▸ **WHAT YOU HAVE TO DO**
Everything from the line that contains "Note 894: [929,388,1111,576]" to the end of the data below is to be reproduced verbatim; leave all else out.
───── DATA FOR THIS TASK
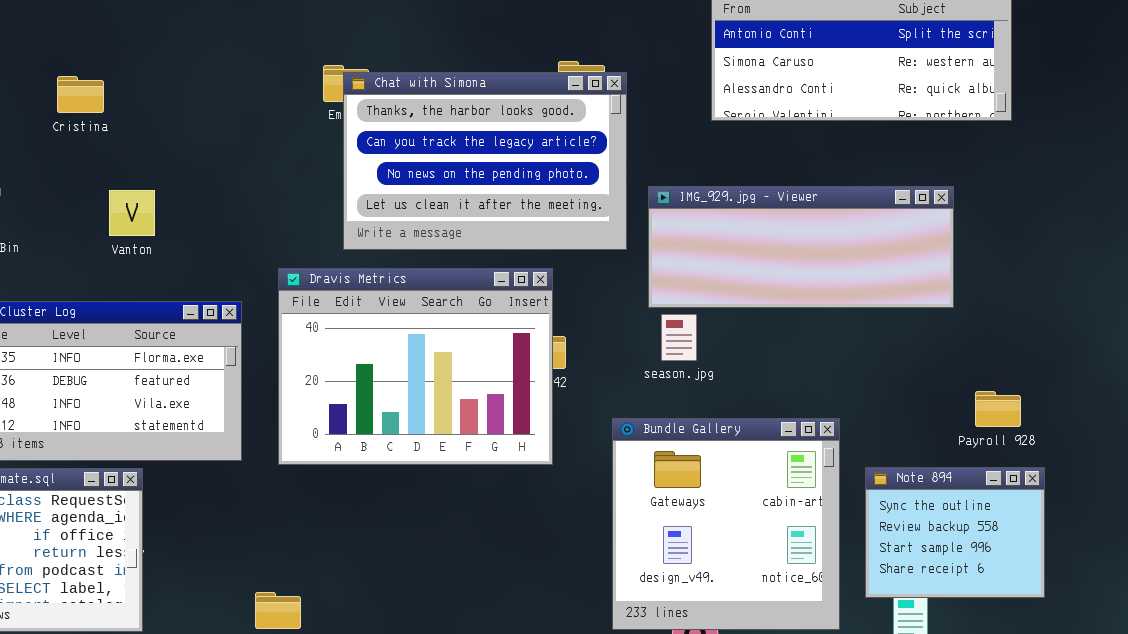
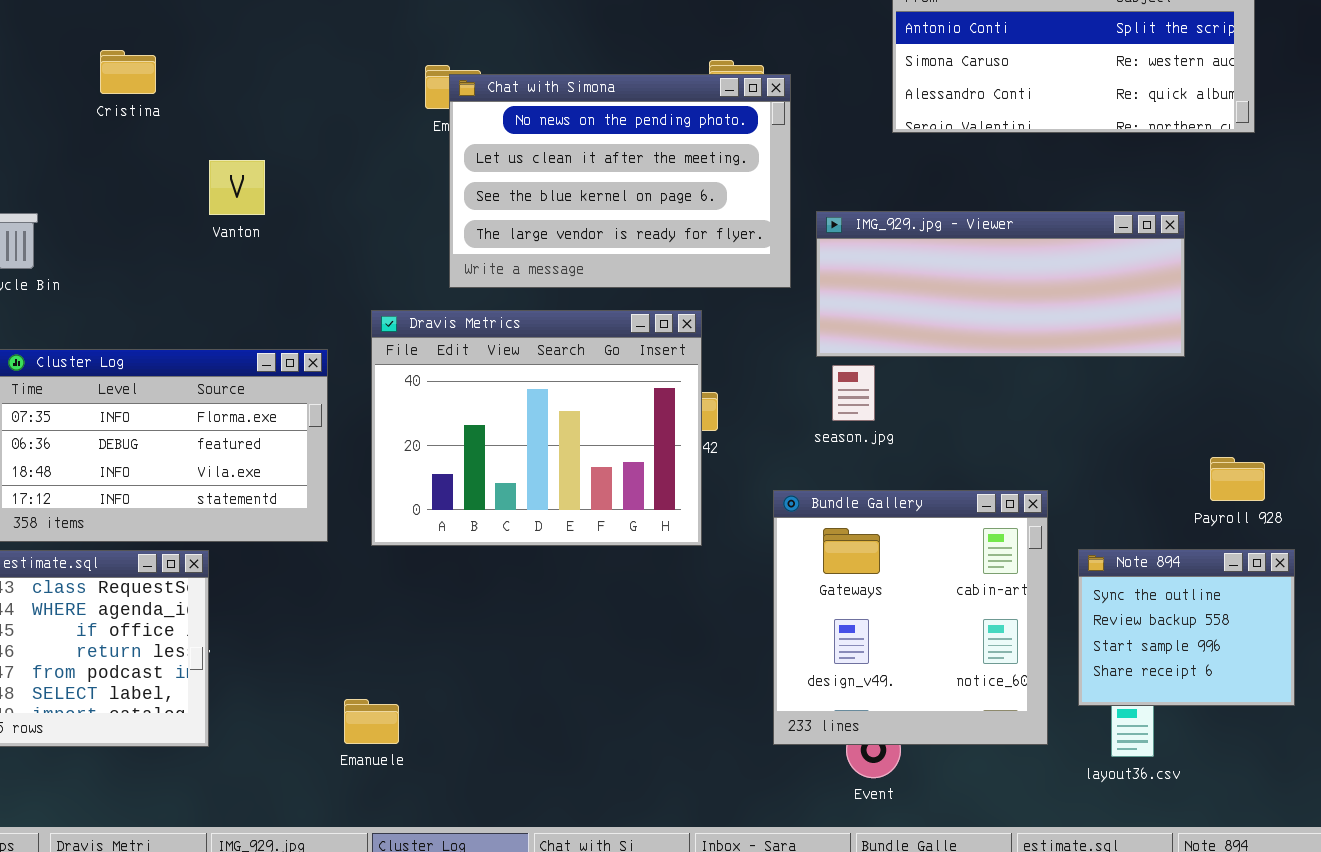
Chat with Simona: [343,72,627,250] -> [449,74,791,288], scrolled down 2 rows
Cristina: [57,76,104,113] -> [100,50,156,94], moved
Vanton: [109,190,155,236] -> [209,160,265,215], moved

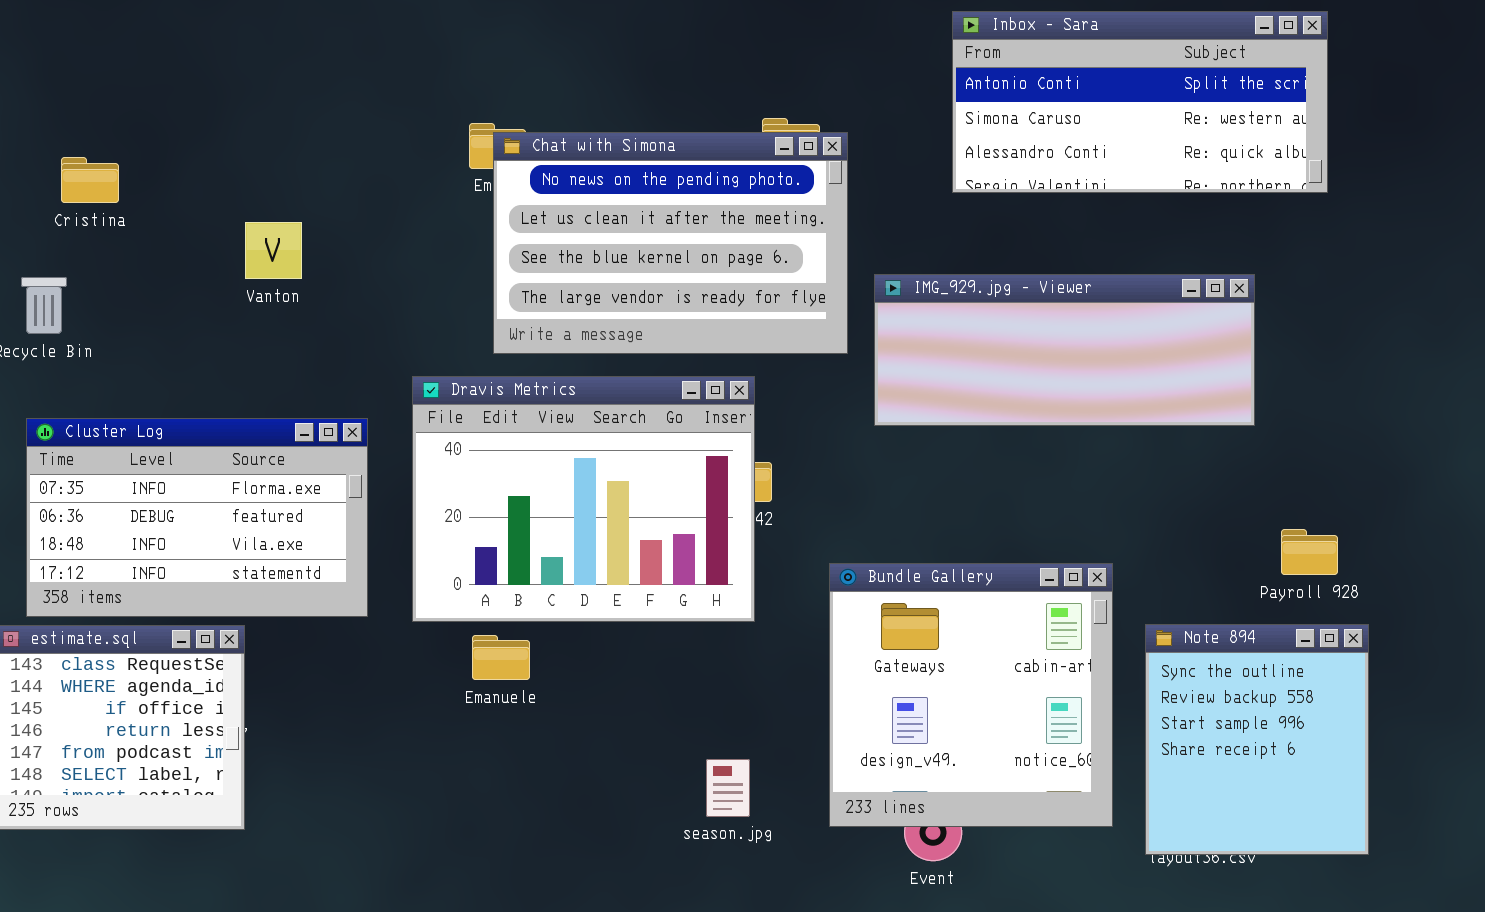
Cristina: [100,50,156,94] -> [61,157,119,203], moved
season.jpg: [832,365,875,421] -> [706,759,750,817], moved
Note 894: [1078,549,1295,706] -> [1145,624,1369,855], resized
Emanuele: [344,699,399,744] -> [472,635,530,680], moved

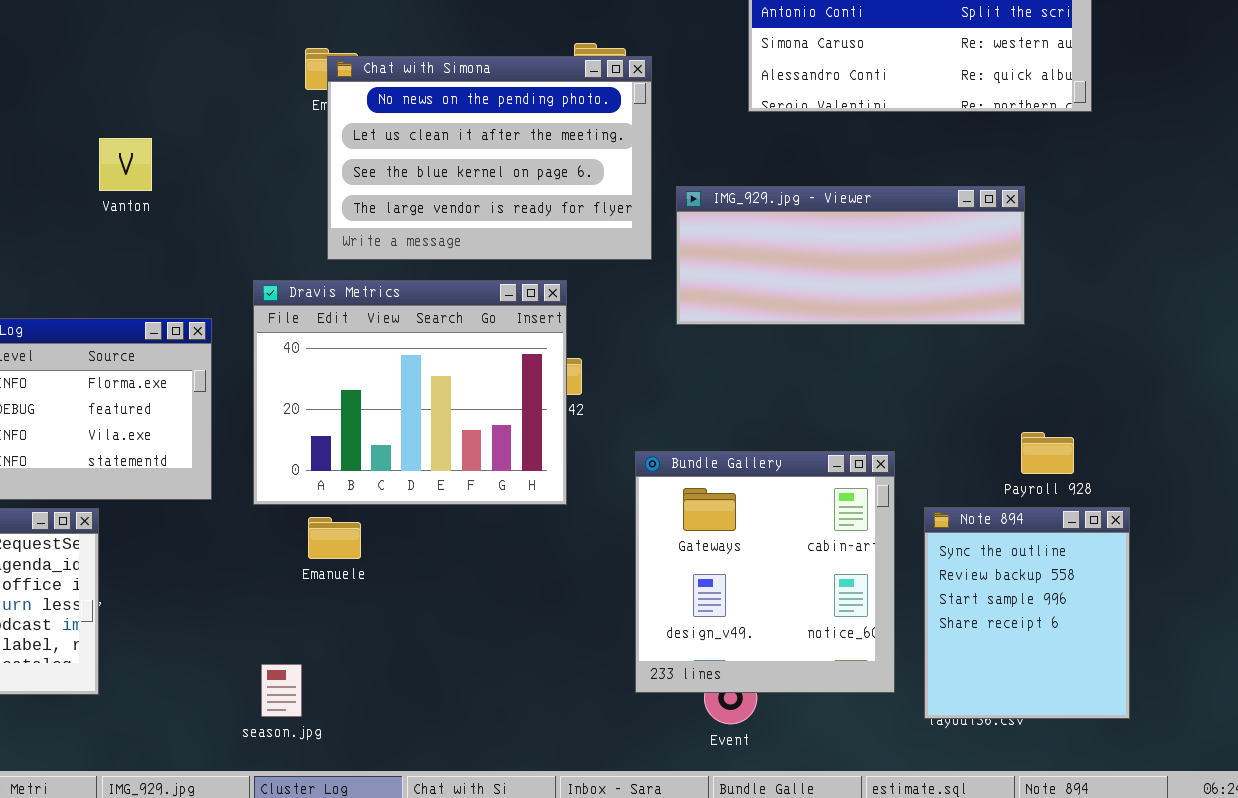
Payroll 928: [1281,529,1338,575] -> [1021,432,1074,474], moved
season.jpg: [706,759,750,817] -> [261,664,302,717], moved

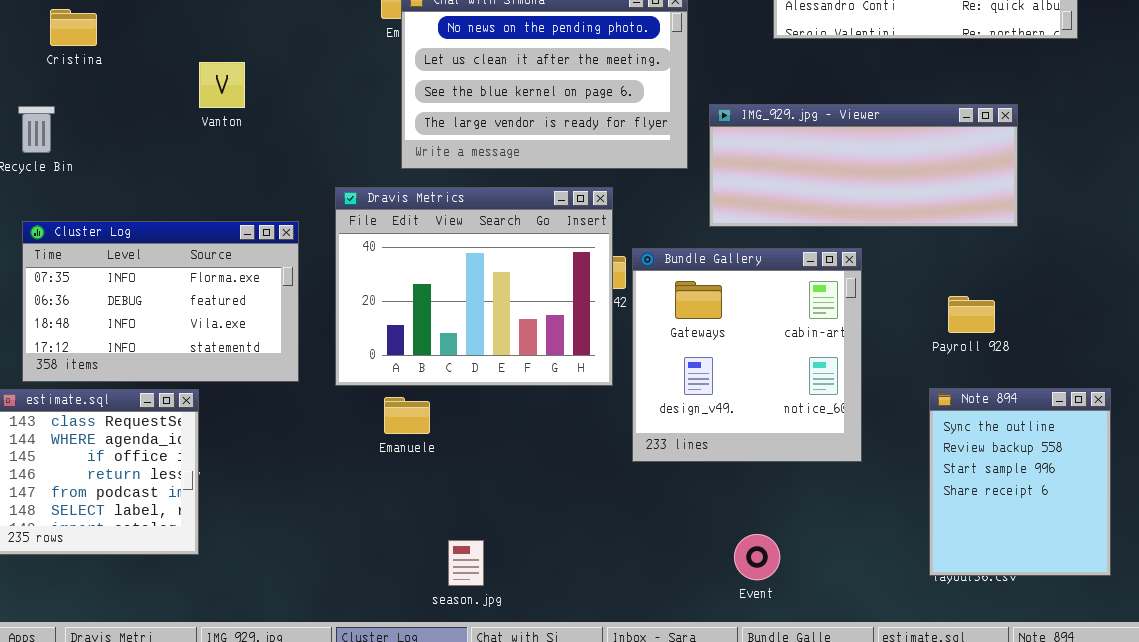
Payroll 928: [1021,432,1074,474] -> [948,296,995,333], moved
Bundle Gallery: [635,451,895,693] -> [632,248,862,462], moved
season.jpg: [261,664,302,717] -> [448,540,484,586], moved

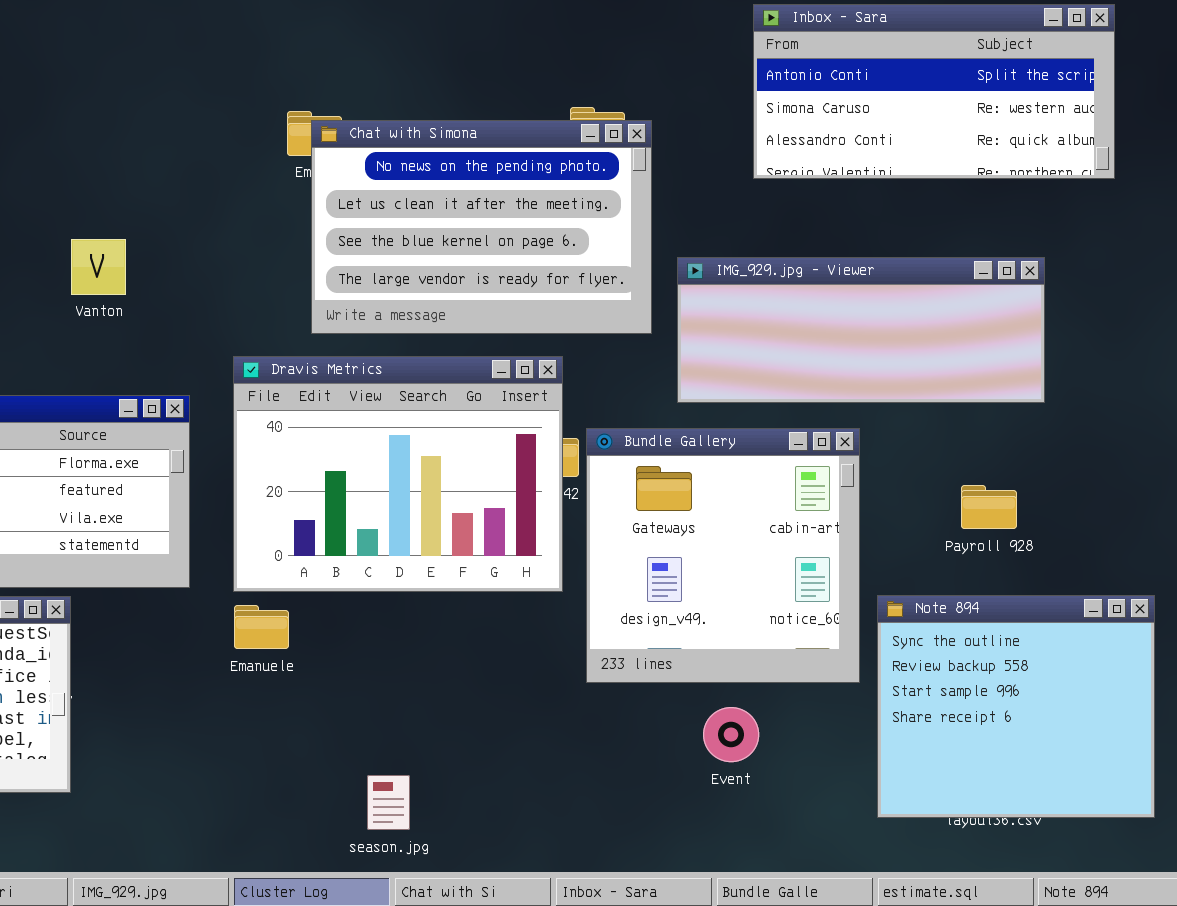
Vanton: [199,62,245,108] -> [71,239,126,295], moved
Note 894: [929,388,1111,576] -> [877,595,1155,818], resized
Emanuele: [384,397,430,434] -> [234,605,289,649], moved
Event: [734,534,780,580] -> [703,707,759,762], moved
──────────
▸ **RESPONSE TO THE EXERCISE**
Note 894: [929,388,1111,576] -> [877,595,1155,818], resized
Emanuele: [384,397,430,434] -> [234,605,289,649], moved
Event: [734,534,780,580] -> [703,707,759,762], moved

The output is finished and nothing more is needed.